◆ **What you need to do**
If a record contains a picture, leave the picture out and transcribe everything else exactly.

◆ **Data**

....

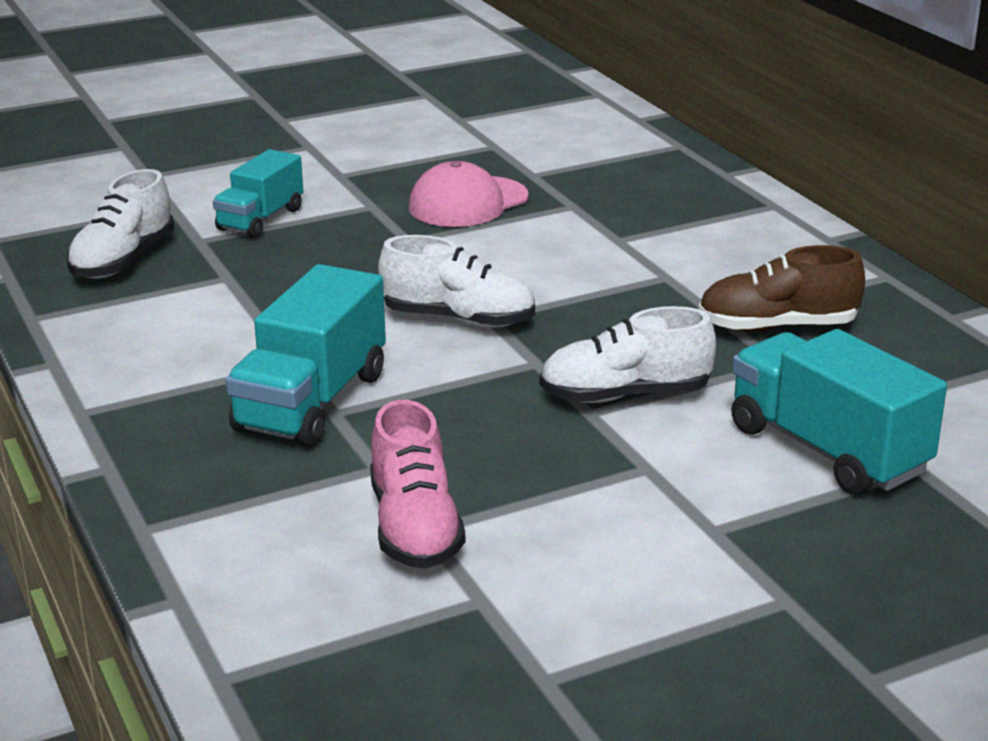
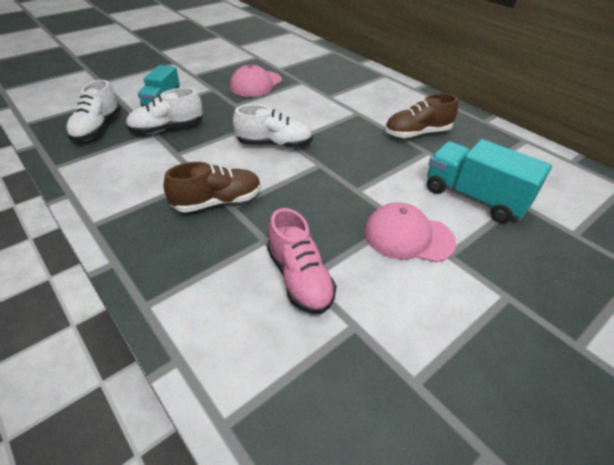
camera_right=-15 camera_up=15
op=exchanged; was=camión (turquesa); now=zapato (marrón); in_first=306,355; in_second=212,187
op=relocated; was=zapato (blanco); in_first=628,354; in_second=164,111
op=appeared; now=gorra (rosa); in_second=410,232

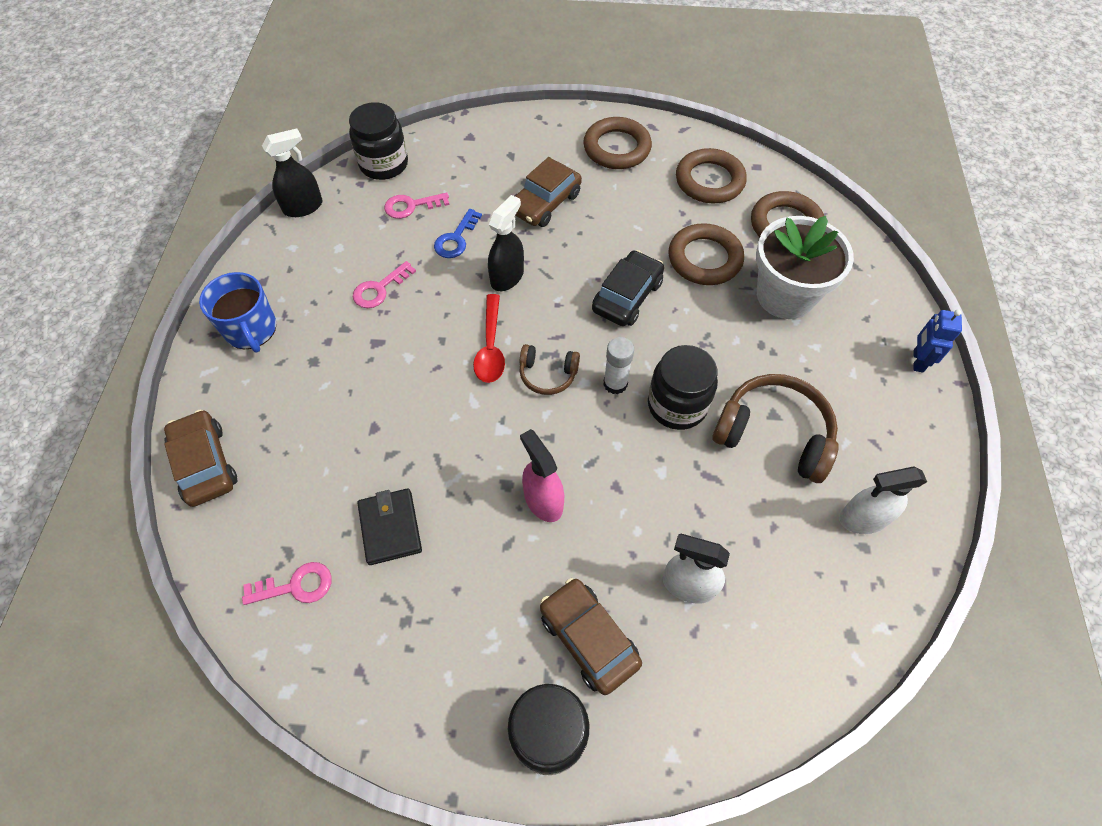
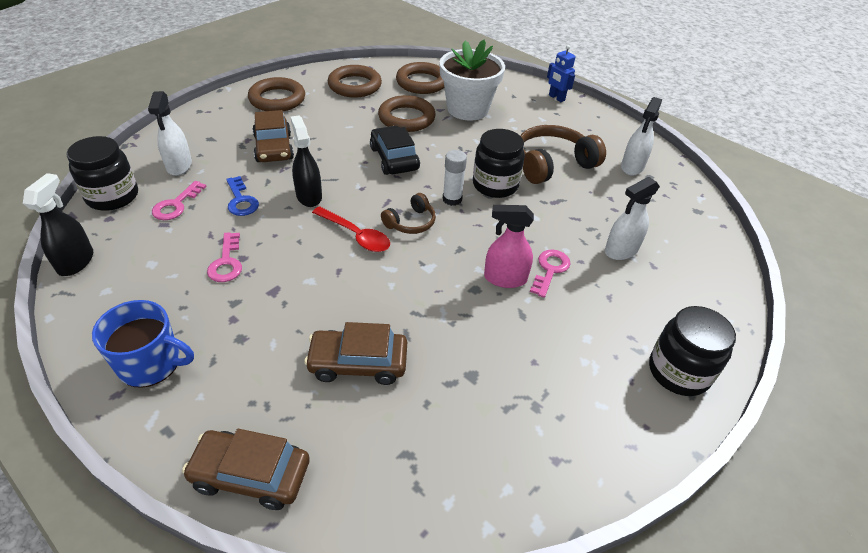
camera_right=-55 camera_up=-15
op=missing; was=cartera (negro); in_first=390,526
op=relocated; was=llave (rosa); in_first=287,583; in_second=550,274
op=relocated; was=coche (marrón); in_first=591,636; in_second=355,353
op=appeared; now=pulverizador (blanco); in_second=170,133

....

◆ **Answer section**
camera_right=-15 camera_up=15
op=exchanged; was=camión (turquesa); now=zapato (marrón); in_first=306,355; in_second=212,187
op=relocated; was=zapato (blanco); in_first=628,354; in_second=164,111
op=appeared; now=gorra (rosa); in_second=410,232

camera_right=-55 camera_up=-15
op=missing; was=cartera (negro); in_first=390,526
op=relocated; was=llave (rosa); in_first=287,583; in_second=550,274
op=relocated; was=coche (marrón); in_first=591,636; in_second=355,353
op=appeared; now=pulverizador (blanco); in_second=170,133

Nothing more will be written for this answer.